AIM OF THE TASK ▸ When a line in the data below includes "camera", pick it out and copy it.

MATERIAL SHOWN ▸

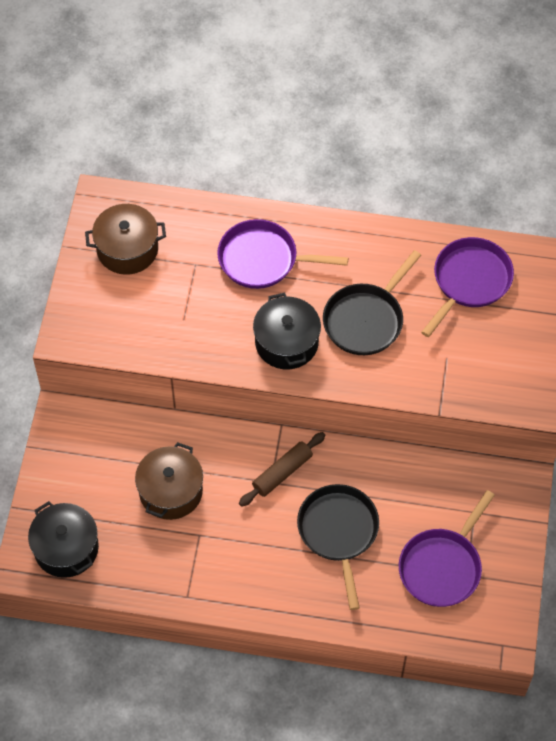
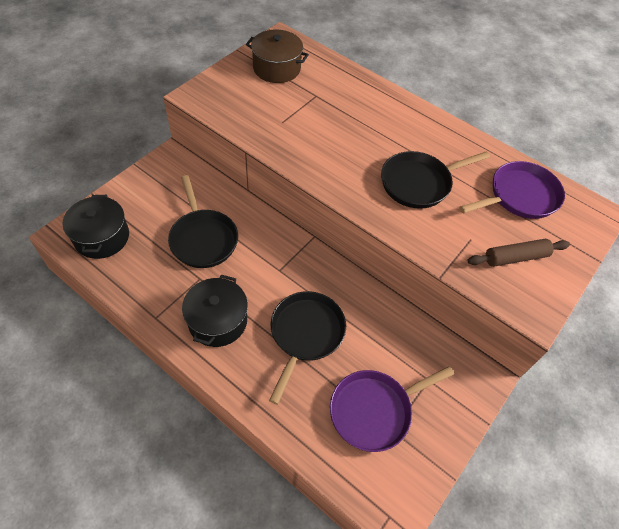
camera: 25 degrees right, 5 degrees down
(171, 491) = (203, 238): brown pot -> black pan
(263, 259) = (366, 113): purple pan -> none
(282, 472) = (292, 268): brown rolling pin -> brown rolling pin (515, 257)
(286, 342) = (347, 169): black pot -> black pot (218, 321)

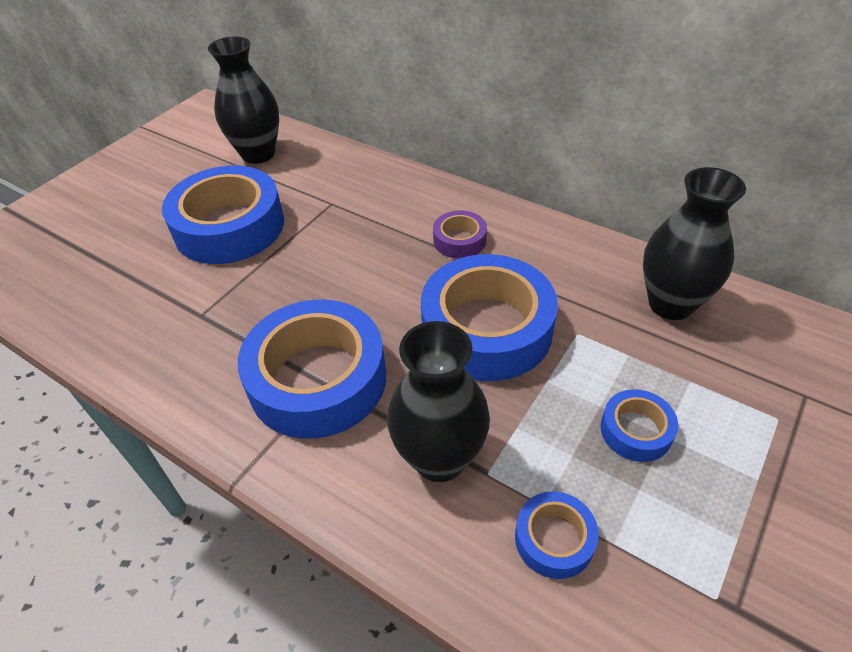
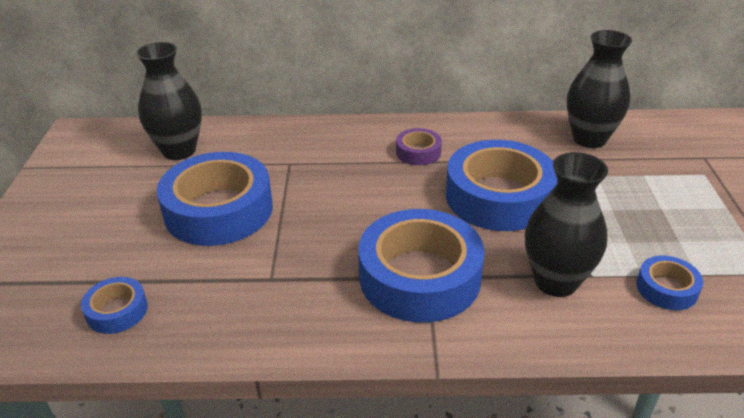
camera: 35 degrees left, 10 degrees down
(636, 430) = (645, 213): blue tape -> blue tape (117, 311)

TASK OUTPUT ▸
camera: 25 degrees right, 5 degrees down
camera: 35 degrees left, 10 degrees down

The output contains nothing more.